DATA FOR ANALYSIS:
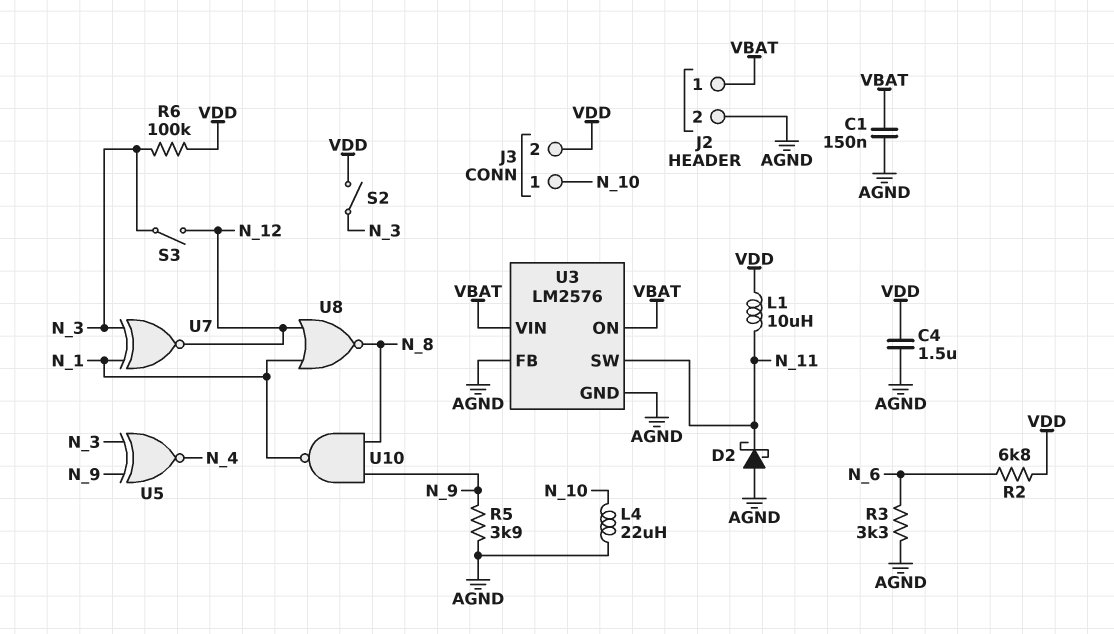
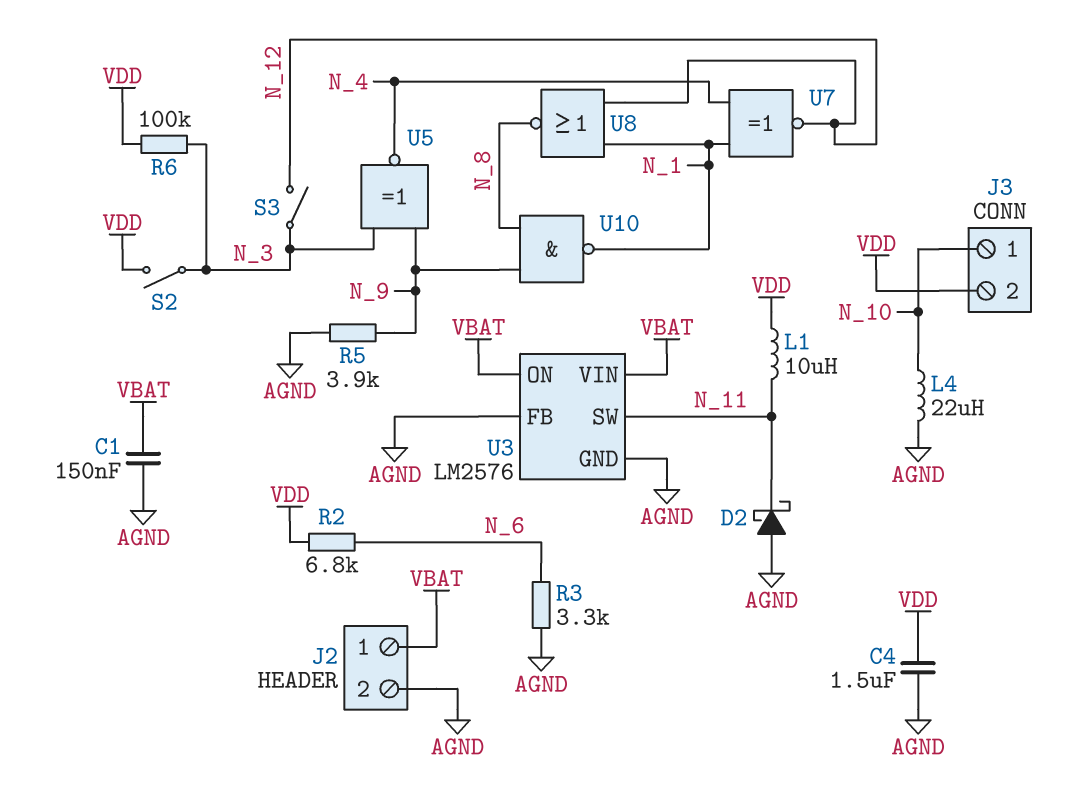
U7: XNOR (in N_1, in N_3, out N_12) -> XNOR (in N_1, in N_4, out N_12)

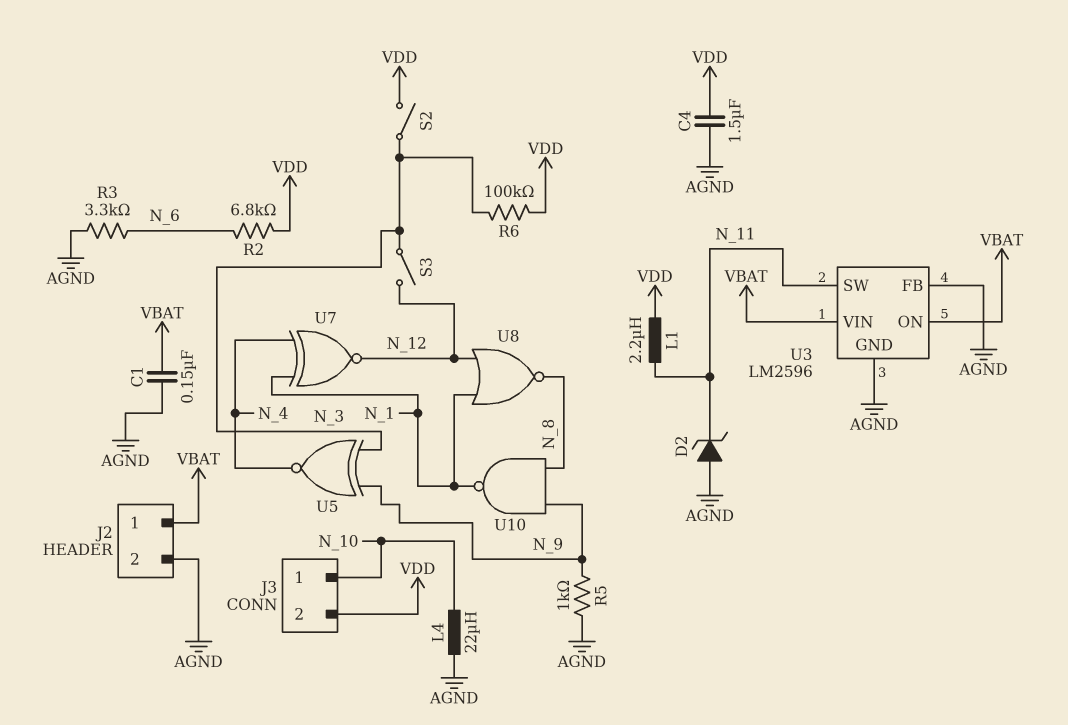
D2: schottky (A AGND, K N_11) -> zener (A AGND, K N_11)
L1: 10uH (N_11, VDD) -> 2.2uH (N_11, VDD)
R5: 3.9k (AGND, N_9) -> 1k (AGND, N_9)
U3: LM2576 -> LM2596

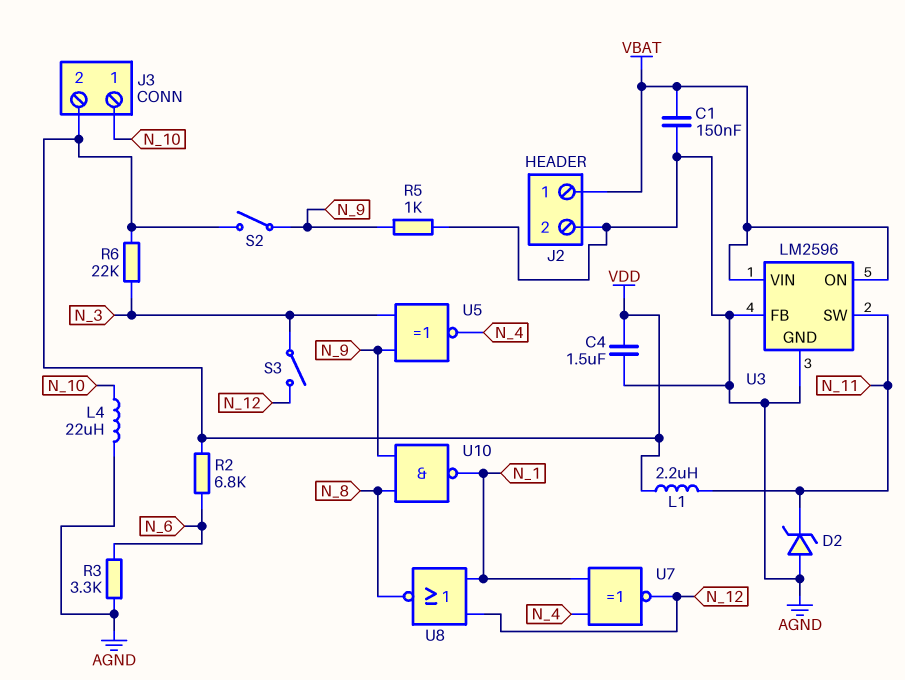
R6: 100k (N_3, VDD) -> 22k (N_3, VDD)
S2: switch (N_3, VDD) -> switch (N_9, VDD)

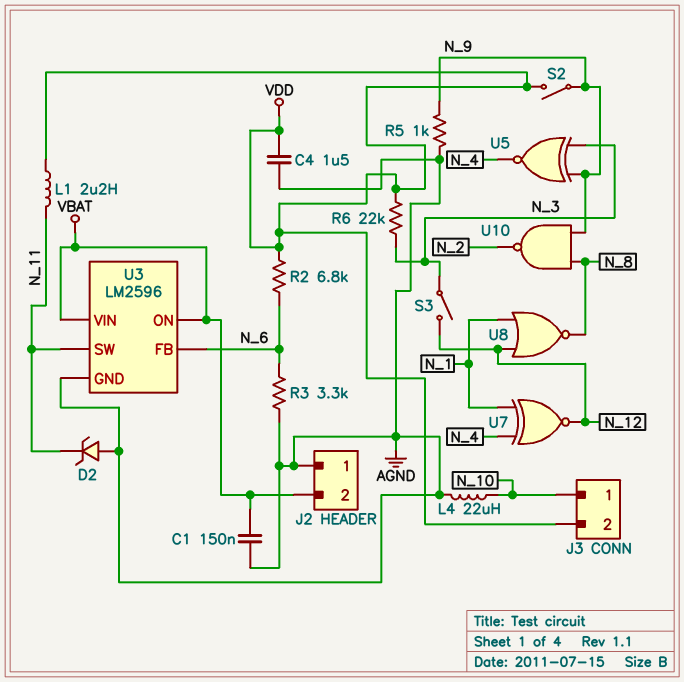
J2 pin 1: VBAT -> AGND
J2 pin 2: AGND -> VBAT
U3 pin FB: AGND -> N_6
U10: NAND (in N_8, in N_9, out N_1) -> NAND (in N_8, in N_9, out N_2)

ABOUT THIS EXERCISE: Your answer is all of the records restated word for word, pictures excluded.

PROBLEM SOLUTION:
U7: XNOR (in N_1, in N_3, out N_12) -> XNOR (in N_1, in N_4, out N_12)

D2: schottky (A AGND, K N_11) -> zener (A AGND, K N_11)
L1: 10uH (N_11, VDD) -> 2.2uH (N_11, VDD)
R5: 3.9k (AGND, N_9) -> 1k (AGND, N_9)
U3: LM2576 -> LM2596

R6: 100k (N_3, VDD) -> 22k (N_3, VDD)
S2: switch (N_3, VDD) -> switch (N_9, VDD)

J2 pin 1: VBAT -> AGND
J2 pin 2: AGND -> VBAT
U3 pin FB: AGND -> N_6
U10: NAND (in N_8, in N_9, out N_1) -> NAND (in N_8, in N_9, out N_2)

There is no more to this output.